**Work task**
When the records are reproduced, each one must match exactly, and no picture may be kept.

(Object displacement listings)
-.-.-

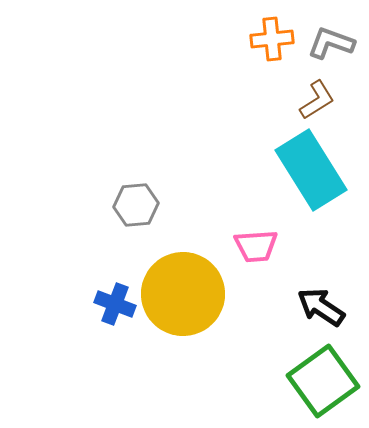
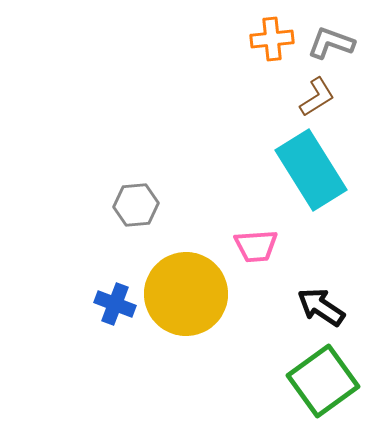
brown L-shape: moved 3 px up
yellow circle: moved 3 px right
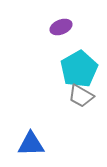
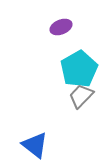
gray trapezoid: rotated 104 degrees clockwise
blue triangle: moved 4 px right, 1 px down; rotated 40 degrees clockwise
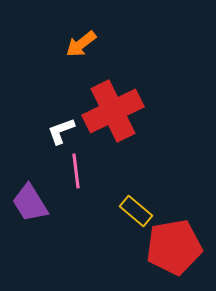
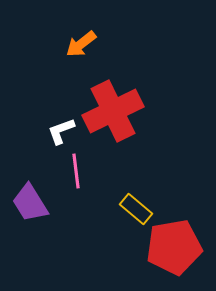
yellow rectangle: moved 2 px up
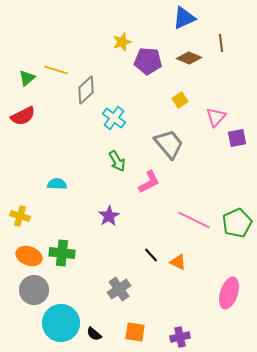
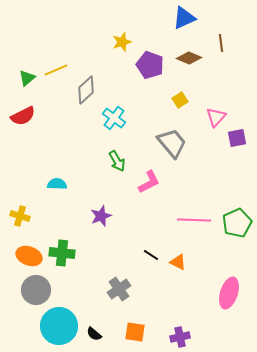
purple pentagon: moved 2 px right, 4 px down; rotated 16 degrees clockwise
yellow line: rotated 40 degrees counterclockwise
gray trapezoid: moved 3 px right, 1 px up
purple star: moved 8 px left; rotated 10 degrees clockwise
pink line: rotated 24 degrees counterclockwise
black line: rotated 14 degrees counterclockwise
gray circle: moved 2 px right
cyan circle: moved 2 px left, 3 px down
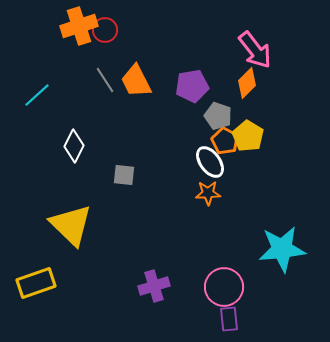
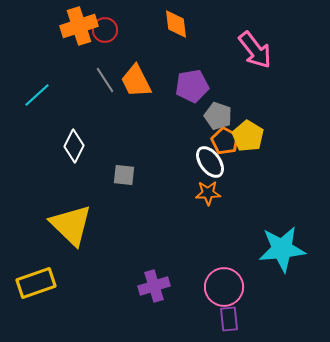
orange diamond: moved 71 px left, 59 px up; rotated 52 degrees counterclockwise
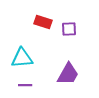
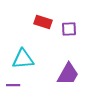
cyan triangle: moved 1 px right, 1 px down
purple line: moved 12 px left
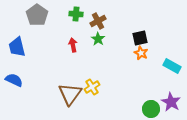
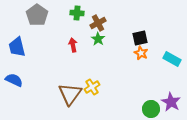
green cross: moved 1 px right, 1 px up
brown cross: moved 2 px down
cyan rectangle: moved 7 px up
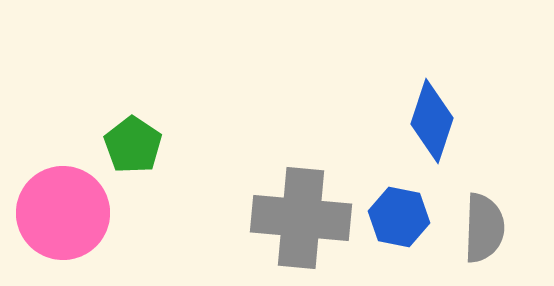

-.-.-

**Result of this task**
brown L-shape: moved 3 px up
yellow circle: moved 3 px right
gray trapezoid: rotated 104 degrees clockwise
blue triangle: moved 4 px right, 1 px down; rotated 40 degrees clockwise
yellow rectangle: moved 2 px up
purple pentagon: moved 2 px right, 4 px down; rotated 16 degrees clockwise
yellow line: rotated 40 degrees counterclockwise
gray trapezoid: moved 3 px right, 1 px up
purple star: moved 8 px left; rotated 10 degrees clockwise
pink line: rotated 24 degrees counterclockwise
black line: rotated 14 degrees counterclockwise
gray circle: moved 2 px right
cyan circle: moved 2 px left, 3 px down
orange diamond: moved 71 px left, 59 px up; rotated 52 degrees counterclockwise
cyan triangle: moved 1 px right, 1 px down
purple line: moved 12 px left
green cross: moved 1 px right, 1 px up
brown cross: moved 2 px down
cyan rectangle: moved 7 px up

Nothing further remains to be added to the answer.